■ **Directions**: Drop the images, then output the listing exactly.

■ **Dataset section**:
* * *
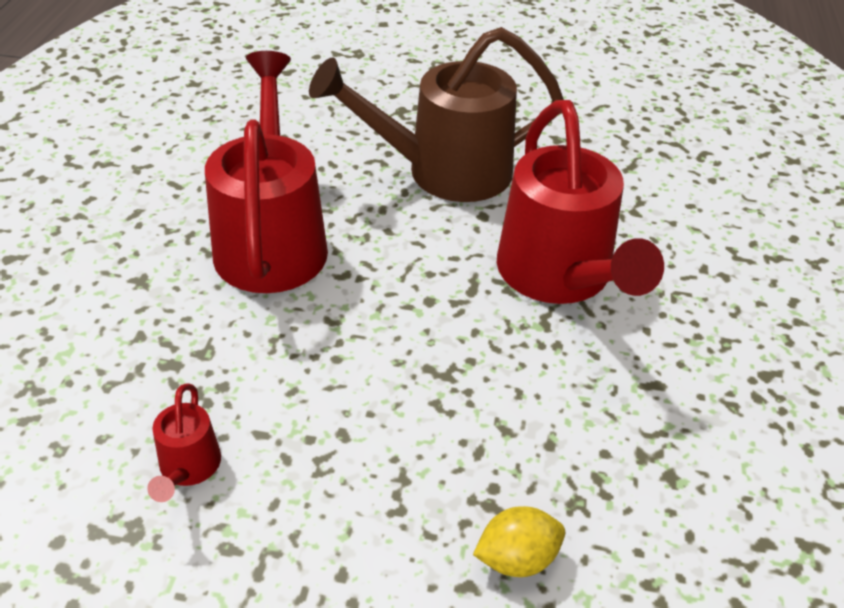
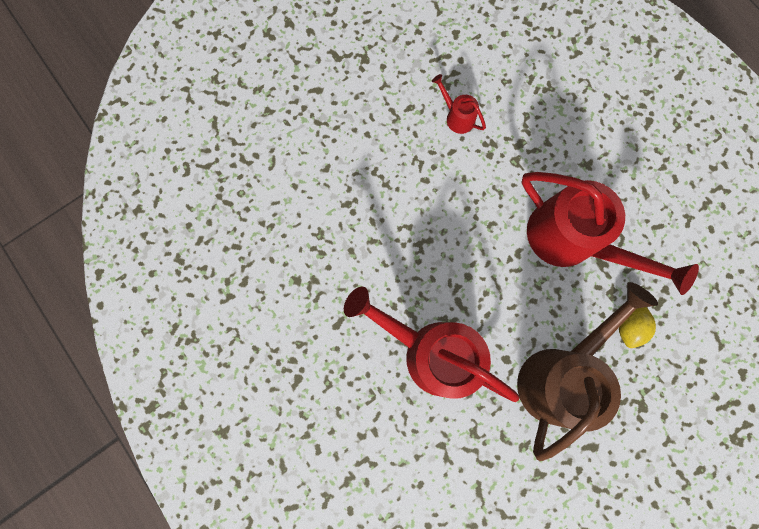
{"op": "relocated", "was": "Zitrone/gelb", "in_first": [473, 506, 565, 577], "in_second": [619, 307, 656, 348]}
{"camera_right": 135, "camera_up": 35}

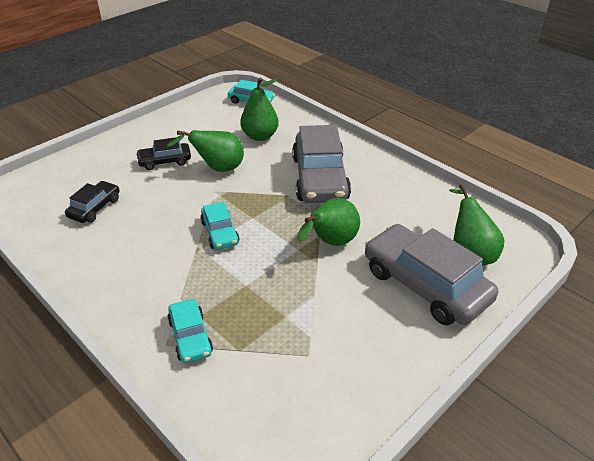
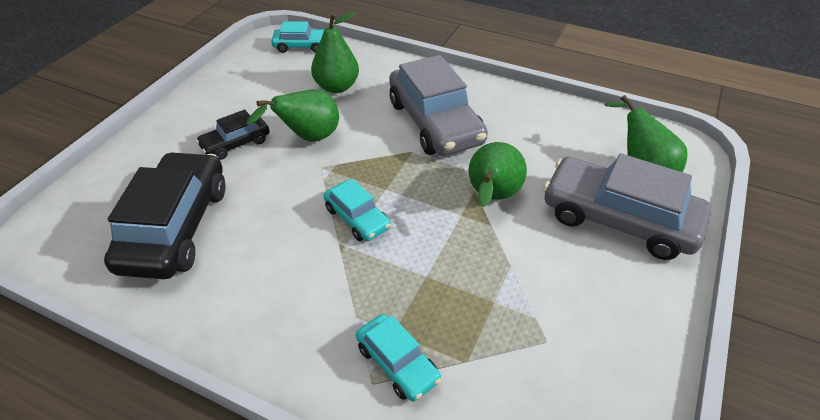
{"op": "size", "was": "Auto/schwarz", "in_first": [65, 181, 120, 223], "in_second": [104, 151, 226, 279], "ratio": 1.96}
{"camera_right": -20, "camera_up": 5}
* * *
■ **Response below**:
{"op": "relocated", "was": "Zitrone/gelb", "in_first": [473, 506, 565, 577], "in_second": [619, 307, 656, 348]}
{"camera_right": 135, "camera_up": 35}

{"op": "size", "was": "Auto/schwarz", "in_first": [65, 181, 120, 223], "in_second": [104, 151, 226, 279], "ratio": 1.96}
{"camera_right": -20, "camera_up": 5}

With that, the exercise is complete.